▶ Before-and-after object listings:
<<<<
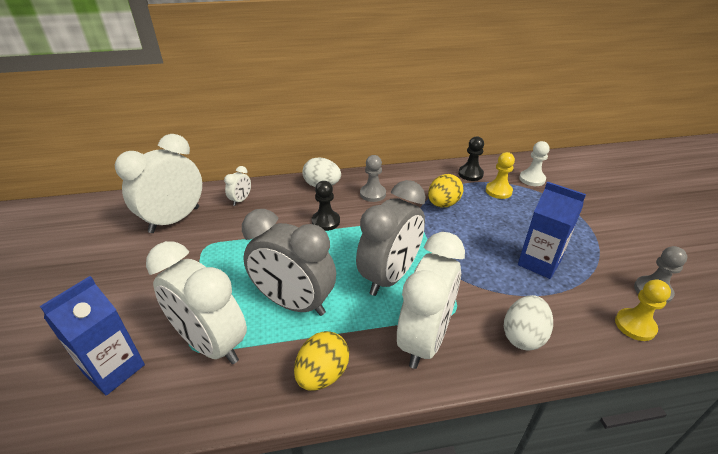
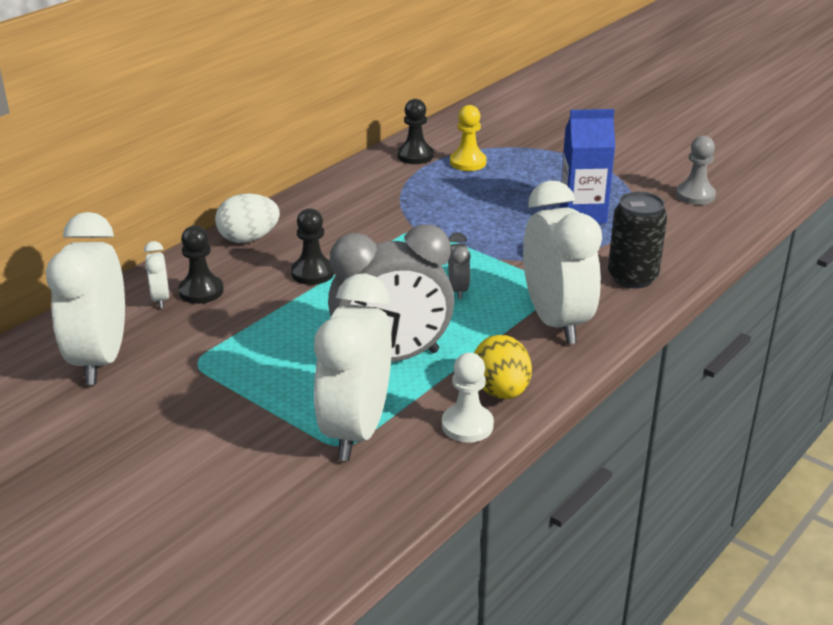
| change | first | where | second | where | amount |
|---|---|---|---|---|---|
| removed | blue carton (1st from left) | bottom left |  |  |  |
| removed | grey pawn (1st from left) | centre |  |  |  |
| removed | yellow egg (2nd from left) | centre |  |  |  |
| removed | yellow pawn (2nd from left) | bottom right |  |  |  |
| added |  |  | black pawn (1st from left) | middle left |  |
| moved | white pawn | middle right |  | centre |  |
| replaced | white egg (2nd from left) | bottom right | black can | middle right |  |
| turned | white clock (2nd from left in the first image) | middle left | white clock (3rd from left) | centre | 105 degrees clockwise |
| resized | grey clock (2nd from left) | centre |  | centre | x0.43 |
>>>>
▶ TASK REQUIREMENTS: Reproduce each line above that contains "removed".

▶ EXPECTED OUTPUT:
| removed | blue carton (1st from left) | bottom left |  |  |  |
| removed | grey pawn (1st from left) | centre |  |  |  |
| removed | yellow egg (2nd from left) | centre |  |  |  |
| removed | yellow pawn (2nd from left) | bottom right |  |  |  |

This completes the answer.